Where an entry holds an image, leave the image out; otherwise reproduce the entry exactly.

Records from a data source

Content starts

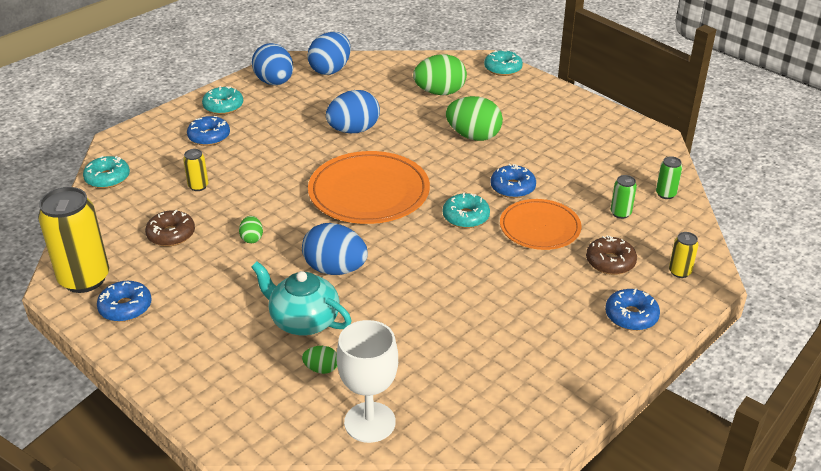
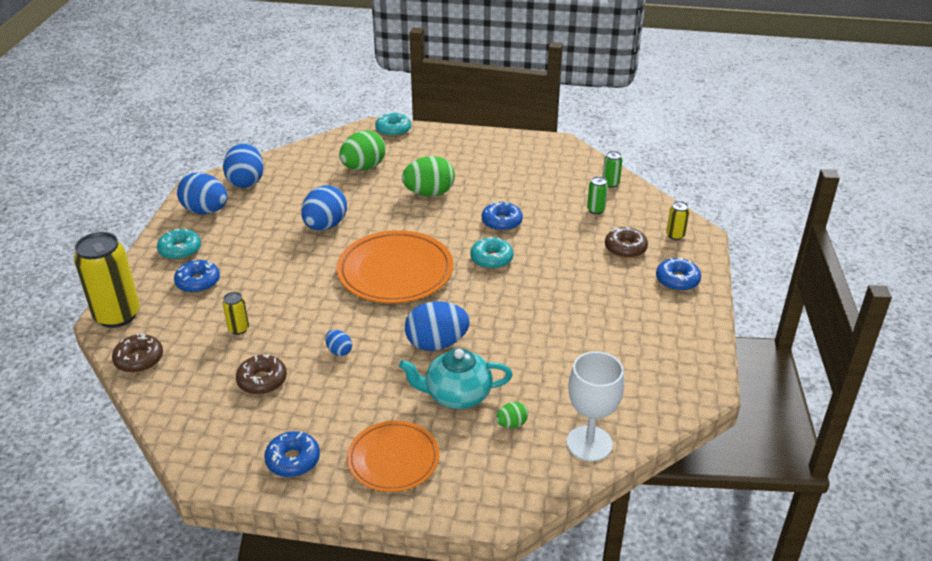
camera: 35 degrees left, 0 degrees up
(84, 279) = (224, 456): yellow can -> yellow can (117, 315)
(107, 178) = (139, 359): turquoise donut -> brown donut
(252, 238) = (339, 351): green egg -> blue egg
(540, 228) = (553, 244): orange plate -> orange plate (393, 459)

Content ends

=== SOLUTION ===
camera: 35 degrees left, 0 degrees up
(84, 279) = (224, 456): yellow can -> yellow can (117, 315)
(107, 178) = (139, 359): turquoise donut -> brown donut
(252, 238) = (339, 351): green egg -> blue egg
(540, 228) = (553, 244): orange plate -> orange plate (393, 459)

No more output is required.